Task statement: The answer must consist of every line from the entries that holds the word "grey".

Exercise material:
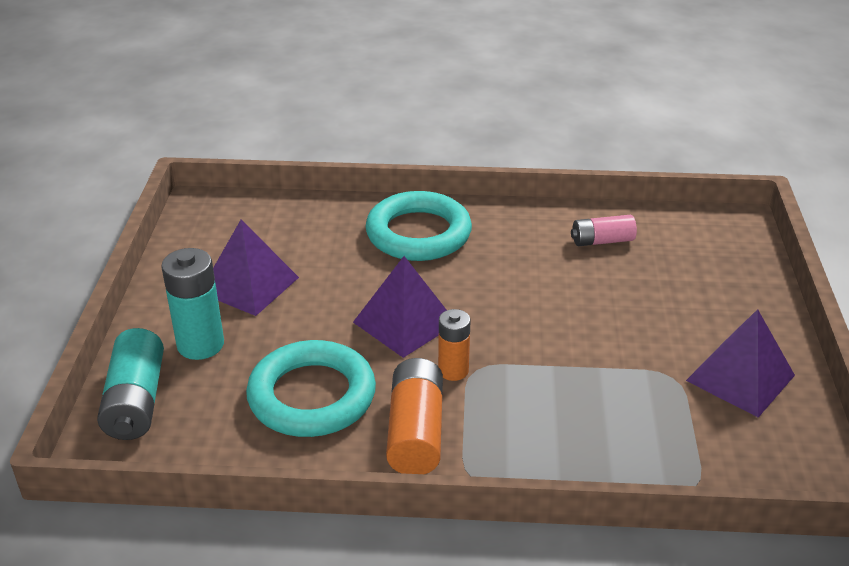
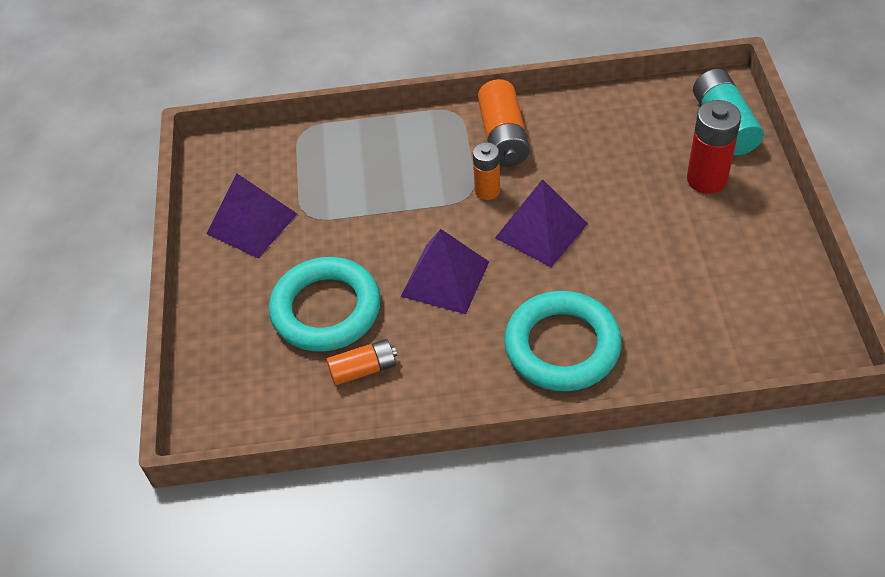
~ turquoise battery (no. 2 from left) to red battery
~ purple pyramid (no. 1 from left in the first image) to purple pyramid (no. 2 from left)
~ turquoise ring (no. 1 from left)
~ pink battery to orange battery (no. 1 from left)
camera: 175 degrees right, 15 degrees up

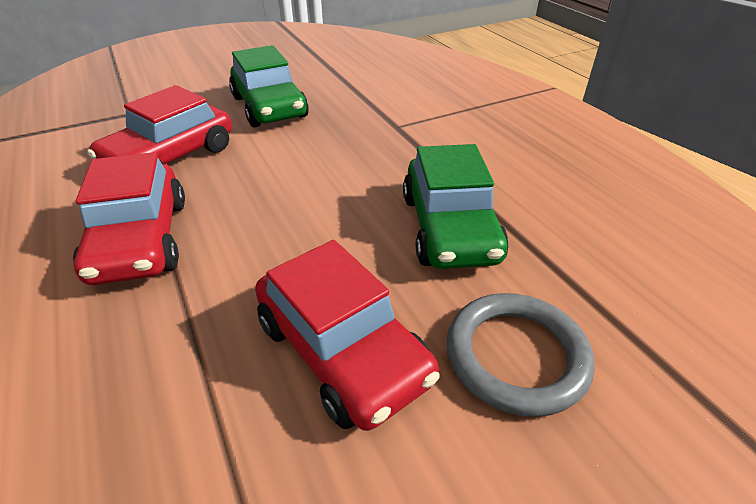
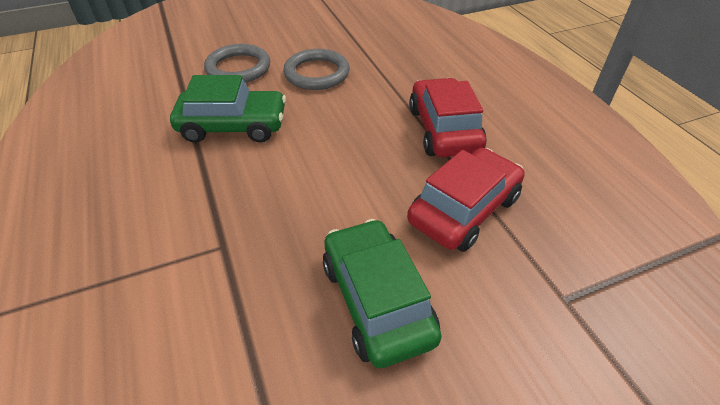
~ red car (no. 3 from left) to grey ring (no. 2 from left)
~ green car (no. 2 from left in the first image) 90 degrees clockwise
camera: 175 degrees left, 5 degrees up

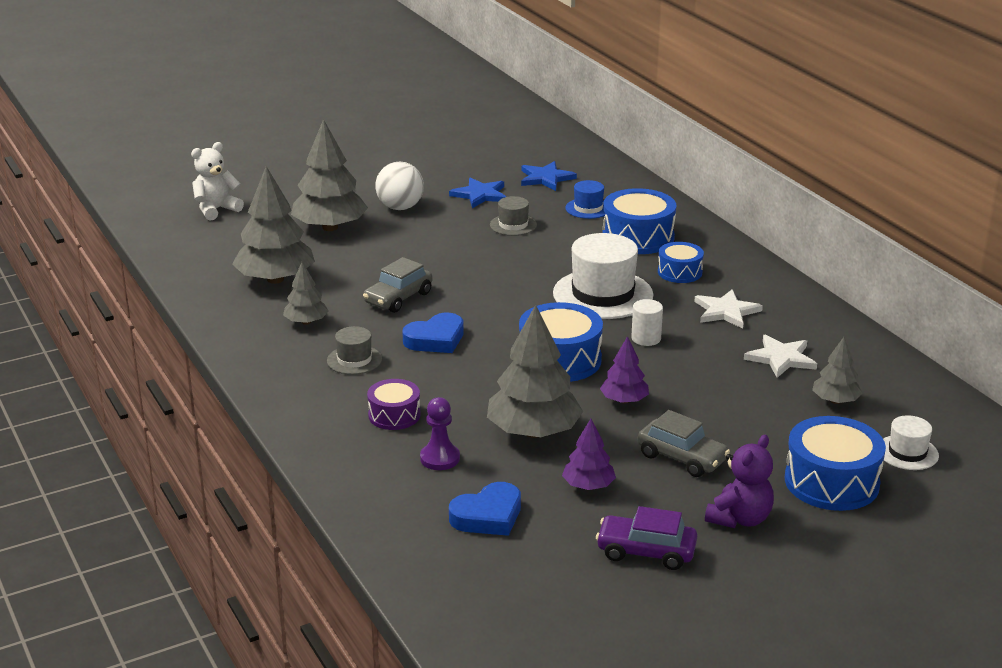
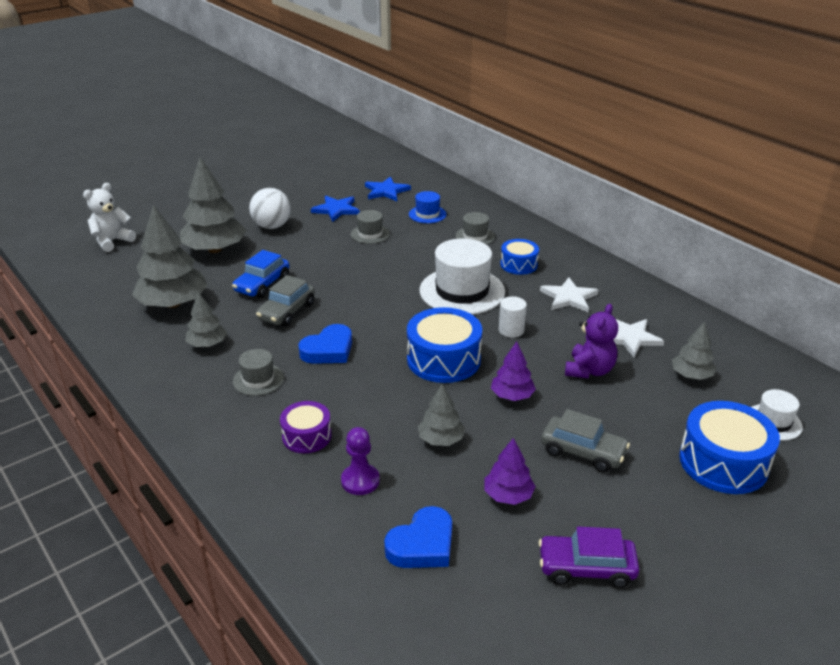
~ grey tree (no. 4 from left) x0.53
~ blue drum (no. 2 from left) to grey hat (no. 3 from left)
~ purple teddy bear
+ blue car
camera: 10 degrees left, 5 degrees up

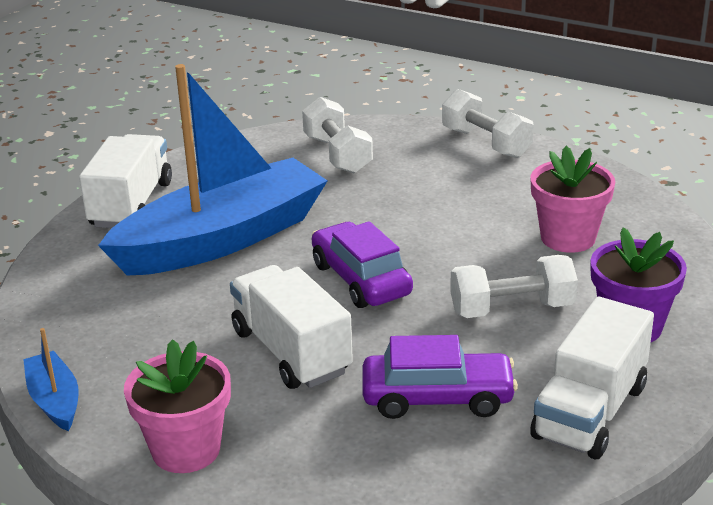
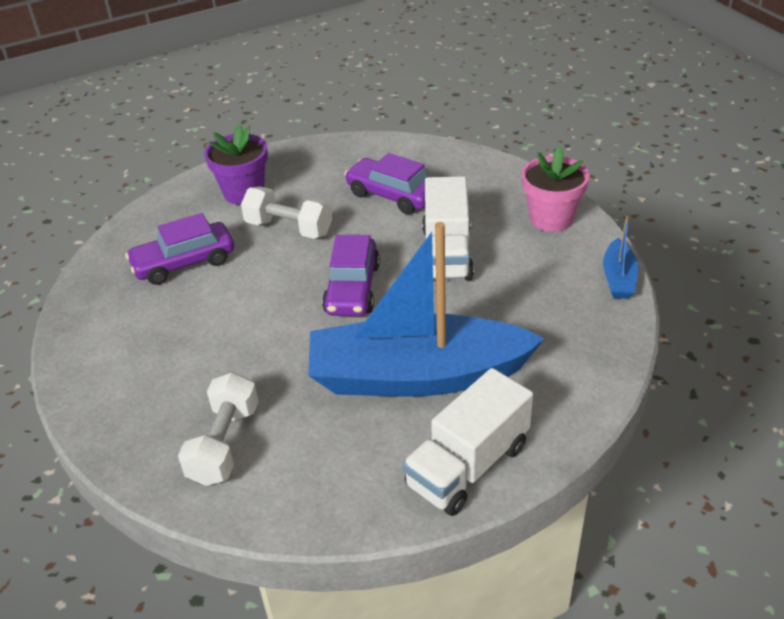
- white dumbbell (no. 2 from left)
~ pink flower pot (no. 2 from left) to purple car (no. 1 from left)
- white truck (no. 3 from left)
camera: 145 degrees left, 10 degrees up

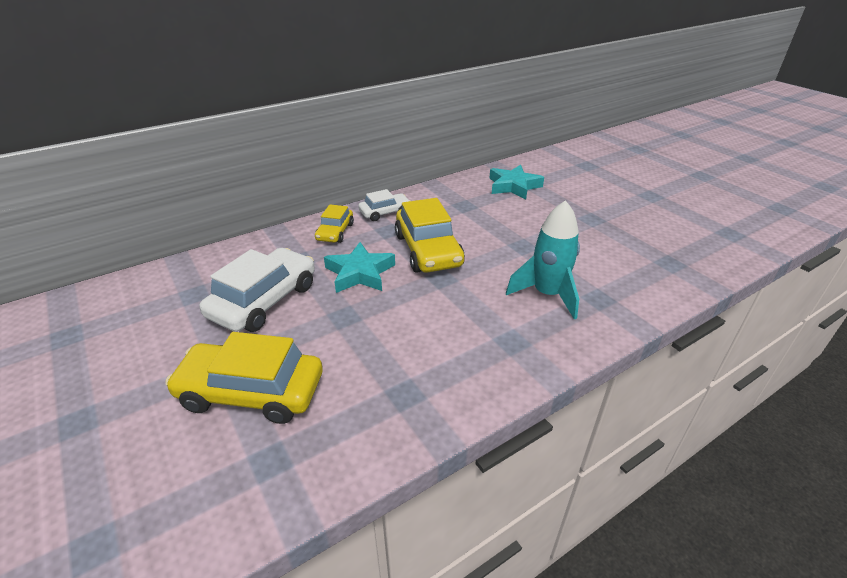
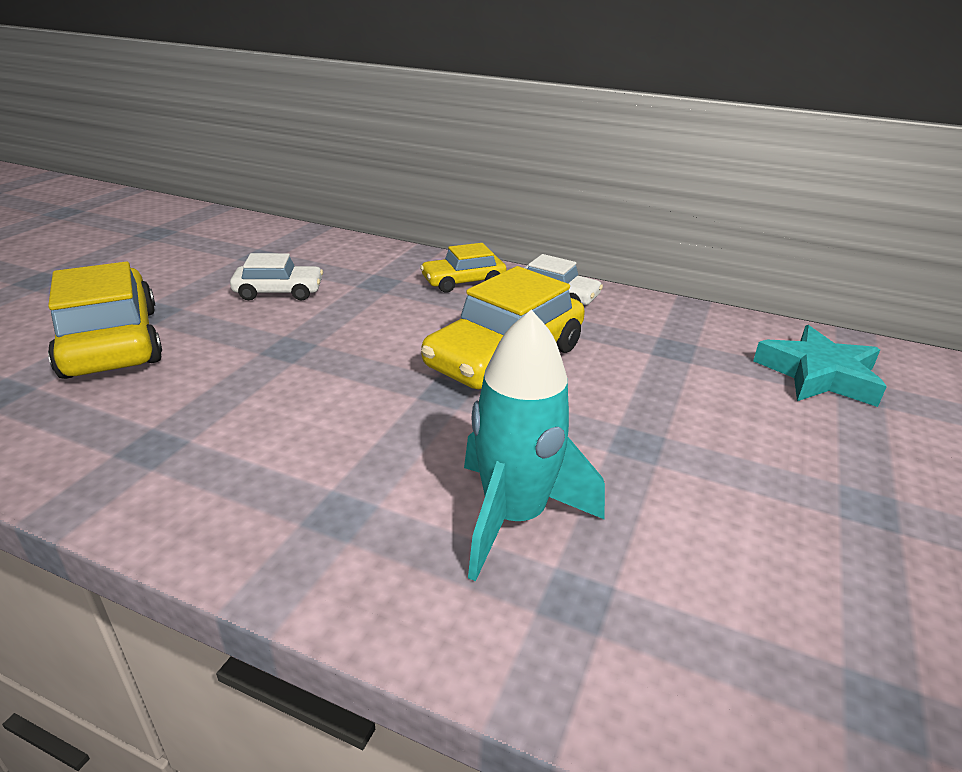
~ white car (no. 1 from left) x0.56
- turquoise star (no. 1 from left)
camera: 55 degrees right, 5 degrees down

Result of this task:
~ red car (no. 3 from left) to grey ring (no. 2 from left)
~ grey tree (no. 4 from left) x0.53
~ blue drum (no. 2 from left) to grey hat (no. 3 from left)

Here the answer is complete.